--- Data section ---
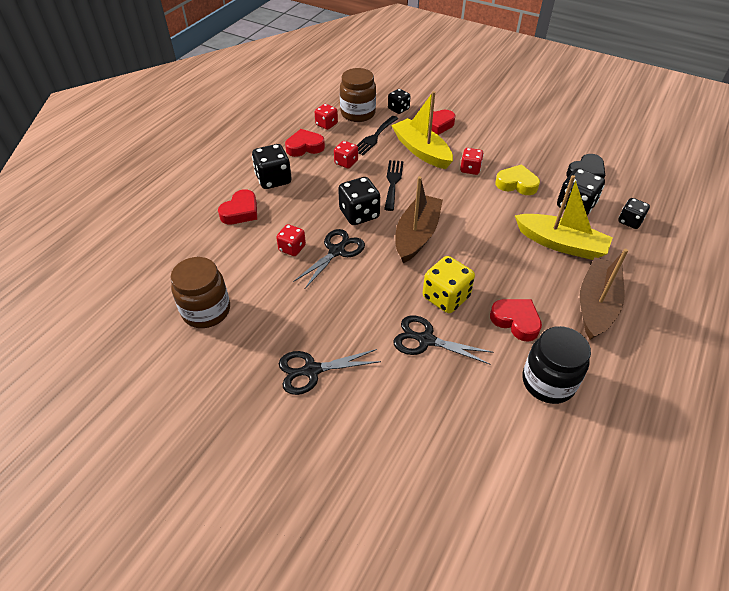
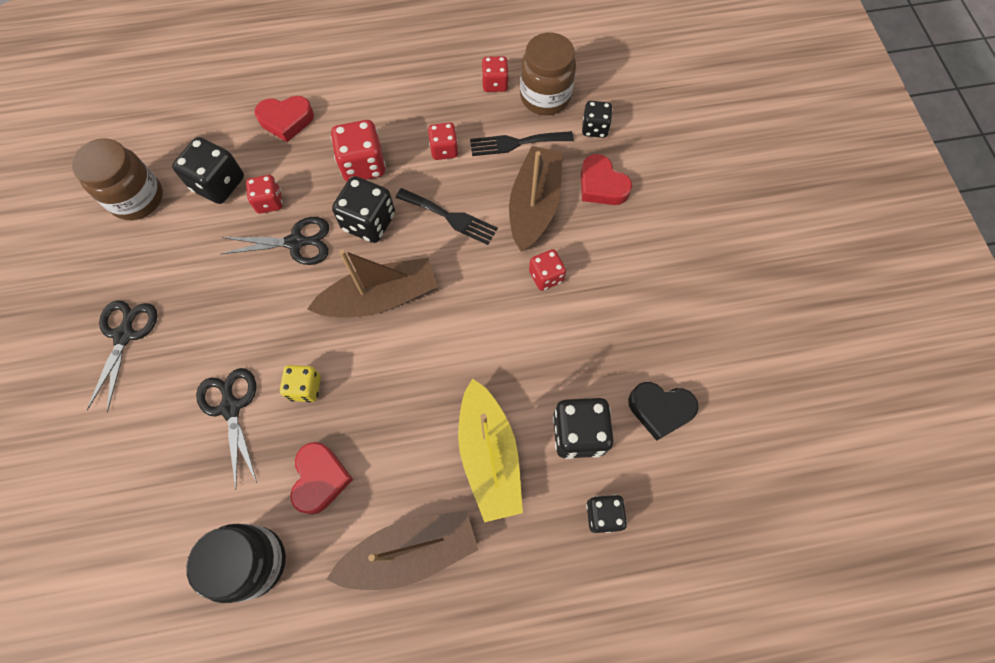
camera: 50 degrees right, 20 degrees up
(273, 179) = (358, 109): black dice -> black dice (219, 184)
(305, 147) = (436, 94): red heart -> none
(311, 370) = (125, 335): black scissors -> black scissors turned 60 degrees clockwise
(316, 197) = (363, 165): none -> red dice
(393, 183) = (449, 217): black fork -> black fork turned 60 degrees clockwise
(421, 151) = (534, 205): yellow boat -> brown boat
(446, 297) = (305, 388): yellow dice -> yellow dice, size x0.63
(516, 184) = (562, 343): yellow heart -> none

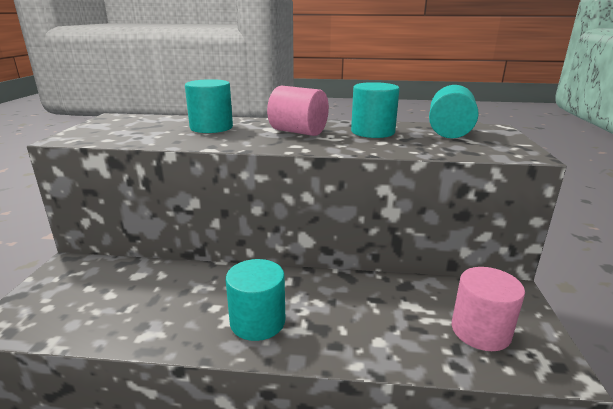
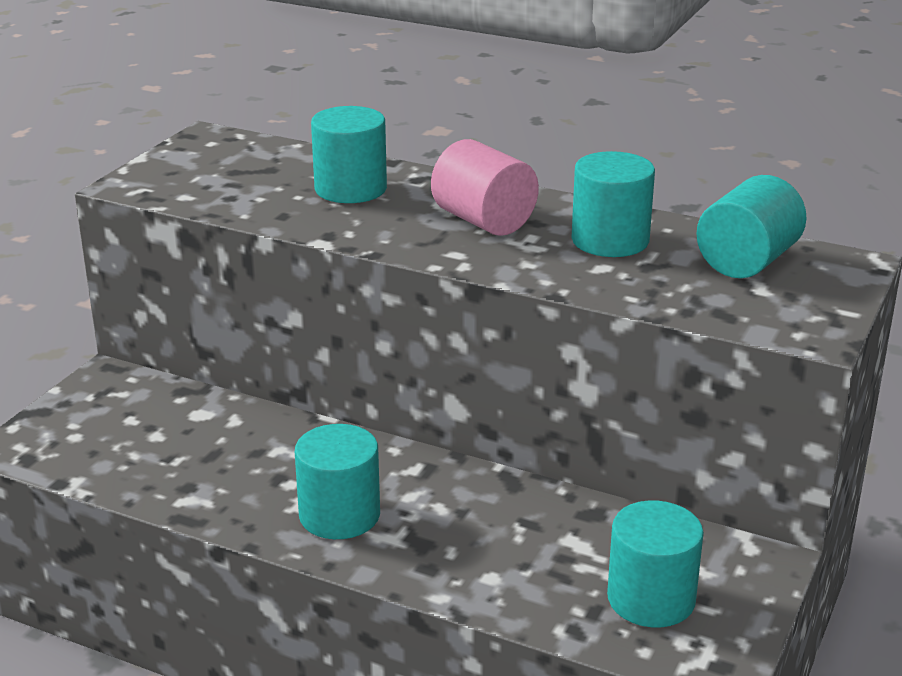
camera: 20 degrees right, 5 degrees up
(480, 331) = (651, 599): pink cylinder -> turquoise cylinder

--- What you will do ---
An exact transcription of all the entries is required, without the pictures.

--- Output for this task ---
camera: 50 degrees right, 20 degrees up
(273, 179) = (358, 109): black dice -> black dice (219, 184)
(305, 147) = (436, 94): red heart -> none
(311, 370) = (125, 335): black scissors -> black scissors turned 60 degrees clockwise
(316, 197) = (363, 165): none -> red dice
(393, 183) = (449, 217): black fork -> black fork turned 60 degrees clockwise
(421, 151) = (534, 205): yellow boat -> brown boat
(446, 297) = (305, 388): yellow dice -> yellow dice, size x0.63
(516, 184) = (562, 343): yellow heart -> none

camera: 20 degrees right, 5 degrees up
(480, 331) = (651, 599): pink cylinder -> turquoise cylinder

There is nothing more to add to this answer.